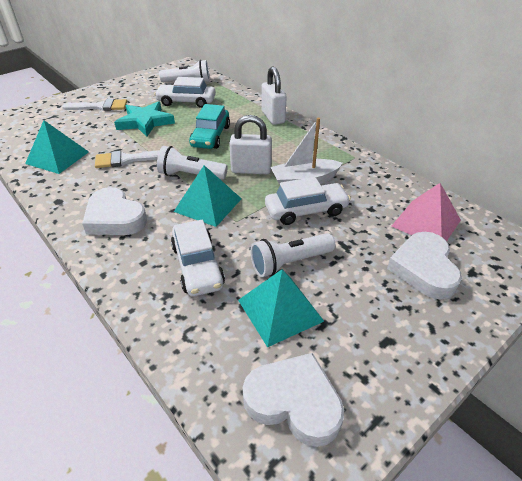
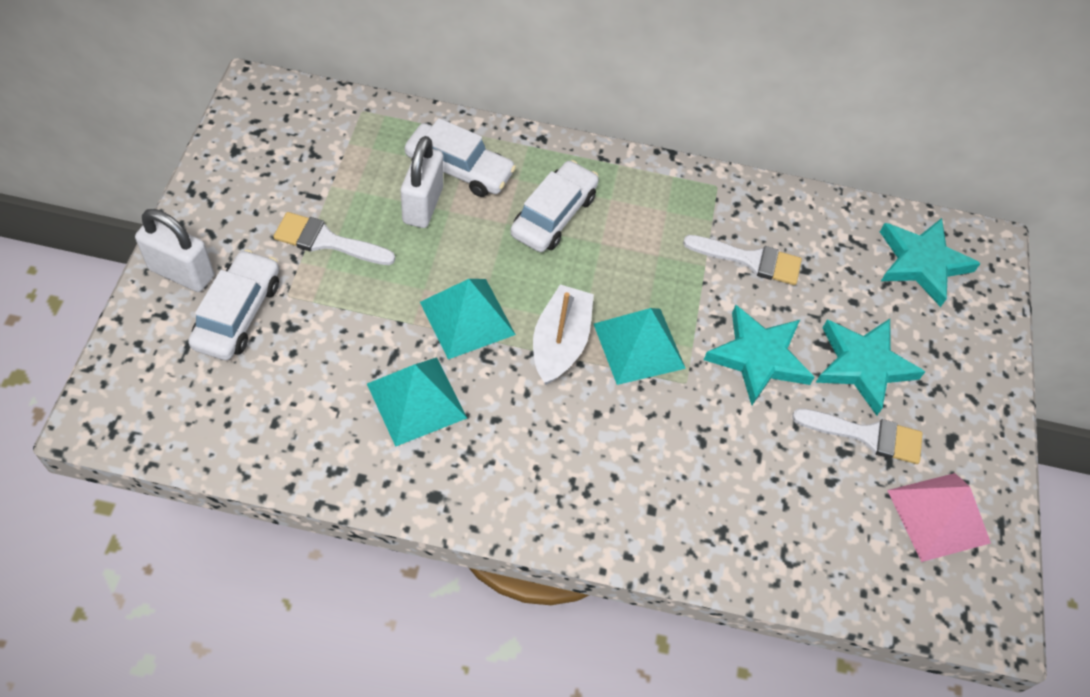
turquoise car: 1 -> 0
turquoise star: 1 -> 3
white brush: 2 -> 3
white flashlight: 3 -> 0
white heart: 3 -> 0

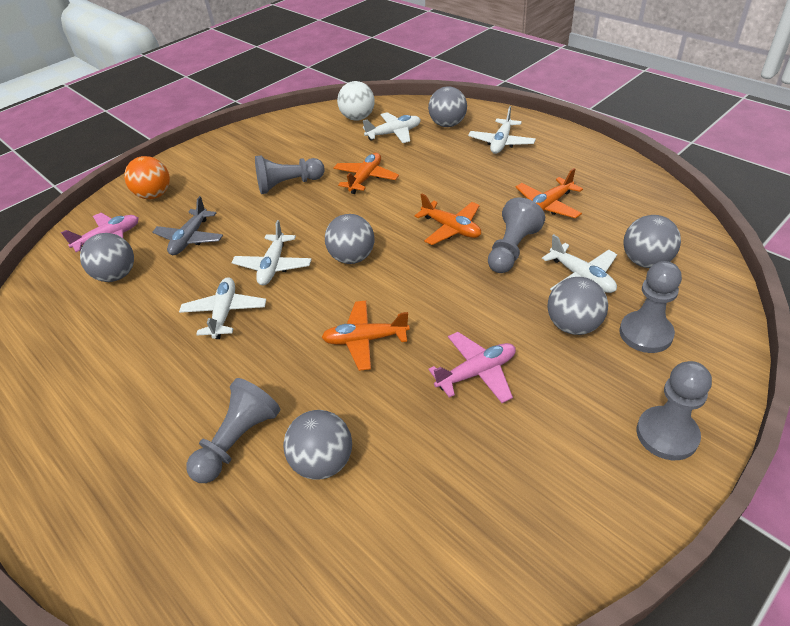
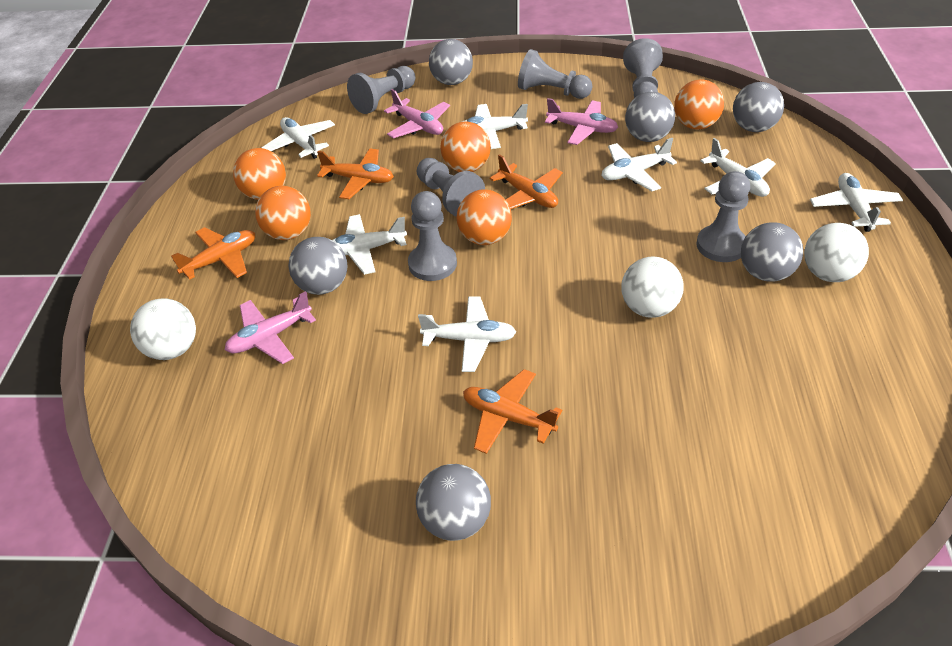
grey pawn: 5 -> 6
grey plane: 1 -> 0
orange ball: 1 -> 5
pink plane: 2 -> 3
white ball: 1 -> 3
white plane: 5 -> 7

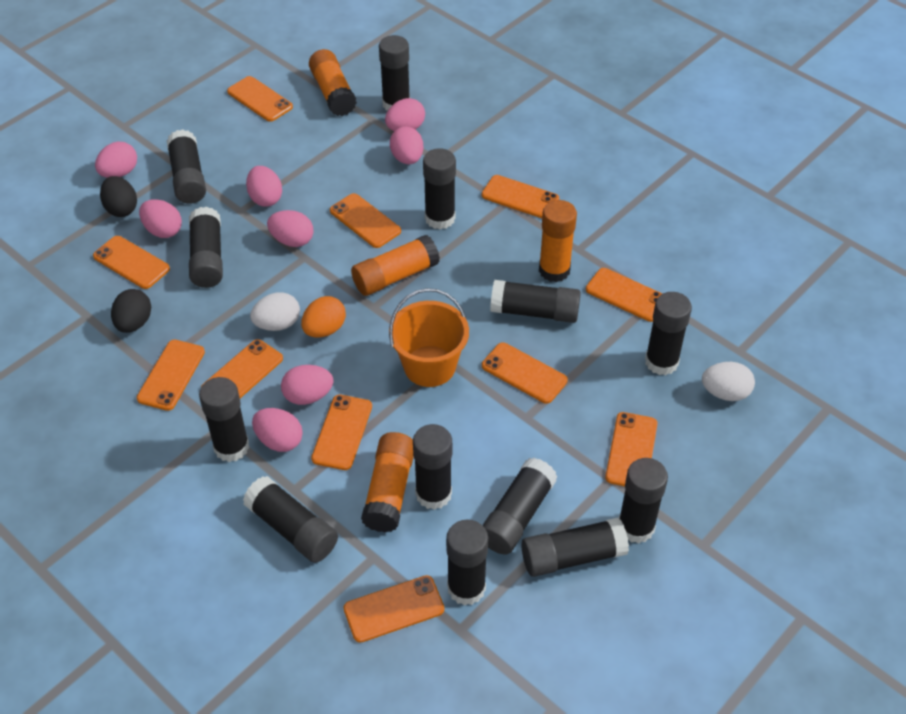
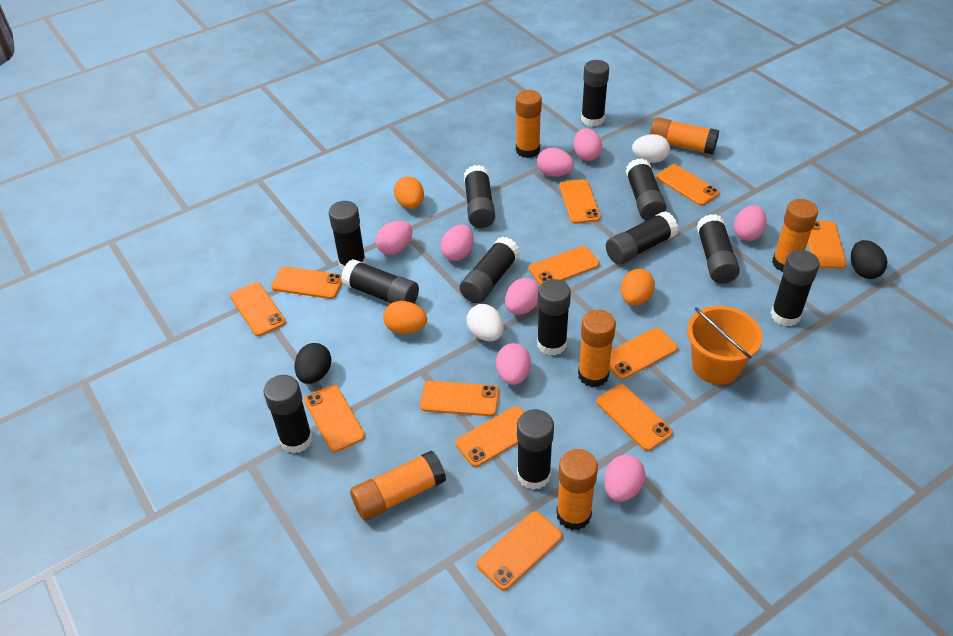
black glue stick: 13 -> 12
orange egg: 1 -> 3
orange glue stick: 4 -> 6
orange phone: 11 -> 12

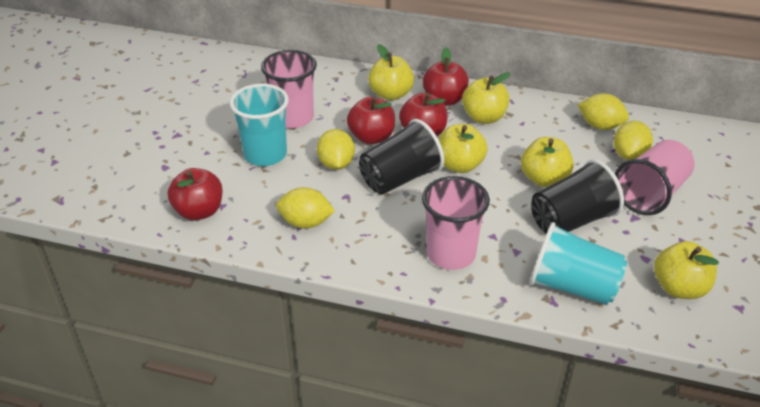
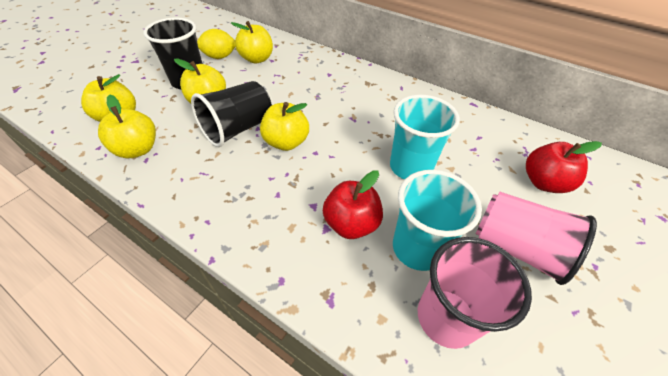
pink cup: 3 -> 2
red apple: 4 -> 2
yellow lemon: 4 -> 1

Aim of the exercise - Without including any picture, repeat the data exactly.

Response to this task -
turquoise car: 1 -> 0
turquoise star: 1 -> 3
white brush: 2 -> 3
white flashlight: 3 -> 0
white heart: 3 -> 0

grey pawn: 5 -> 6
grey plane: 1 -> 0
orange ball: 1 -> 5
pink plane: 2 -> 3
white ball: 1 -> 3
white plane: 5 -> 7

black glue stick: 13 -> 12
orange egg: 1 -> 3
orange glue stick: 4 -> 6
orange phone: 11 -> 12

pink cup: 3 -> 2
red apple: 4 -> 2
yellow lemon: 4 -> 1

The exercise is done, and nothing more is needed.